◆ **Source data**
○ ○ ○
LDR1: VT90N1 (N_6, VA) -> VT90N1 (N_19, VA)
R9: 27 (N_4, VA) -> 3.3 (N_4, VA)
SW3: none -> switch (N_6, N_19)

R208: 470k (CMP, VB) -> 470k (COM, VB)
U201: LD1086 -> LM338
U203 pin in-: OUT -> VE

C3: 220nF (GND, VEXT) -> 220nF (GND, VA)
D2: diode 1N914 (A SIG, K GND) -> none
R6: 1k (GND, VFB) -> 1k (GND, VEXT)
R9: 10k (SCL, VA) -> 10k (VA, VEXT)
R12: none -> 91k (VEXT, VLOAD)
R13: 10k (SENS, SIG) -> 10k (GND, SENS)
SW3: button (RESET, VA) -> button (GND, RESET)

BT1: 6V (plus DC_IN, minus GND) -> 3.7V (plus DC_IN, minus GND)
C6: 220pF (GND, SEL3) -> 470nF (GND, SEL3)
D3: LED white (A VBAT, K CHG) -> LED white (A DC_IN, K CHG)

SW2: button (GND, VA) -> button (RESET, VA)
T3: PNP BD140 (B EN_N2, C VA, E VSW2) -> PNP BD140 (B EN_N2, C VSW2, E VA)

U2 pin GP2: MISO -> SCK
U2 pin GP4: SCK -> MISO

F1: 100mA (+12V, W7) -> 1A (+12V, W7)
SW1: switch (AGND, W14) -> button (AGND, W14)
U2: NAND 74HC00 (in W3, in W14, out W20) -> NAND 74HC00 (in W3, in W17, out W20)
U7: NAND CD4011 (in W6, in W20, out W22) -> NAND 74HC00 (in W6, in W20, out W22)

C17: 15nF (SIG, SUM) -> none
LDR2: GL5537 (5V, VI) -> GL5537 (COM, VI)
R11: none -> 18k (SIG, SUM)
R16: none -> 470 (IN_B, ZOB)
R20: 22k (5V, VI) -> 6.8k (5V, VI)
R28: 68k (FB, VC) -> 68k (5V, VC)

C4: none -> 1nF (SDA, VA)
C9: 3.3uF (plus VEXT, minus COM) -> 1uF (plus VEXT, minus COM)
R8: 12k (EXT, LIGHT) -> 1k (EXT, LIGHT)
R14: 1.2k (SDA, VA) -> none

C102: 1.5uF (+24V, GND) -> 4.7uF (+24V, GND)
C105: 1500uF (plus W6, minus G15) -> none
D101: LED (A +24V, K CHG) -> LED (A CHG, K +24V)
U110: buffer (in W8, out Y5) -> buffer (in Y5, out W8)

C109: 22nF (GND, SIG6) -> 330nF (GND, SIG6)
○ ○ ○
Scan the lines above for the word "plus", then copy each line that has it.

BT1: 6V (plus DC_IN, minus GND) -> 3.7V (plus DC_IN, minus GND)
C9: 3.3uF (plus VEXT, minus COM) -> 1uF (plus VEXT, minus COM)
C105: 1500uF (plus W6, minus G15) -> none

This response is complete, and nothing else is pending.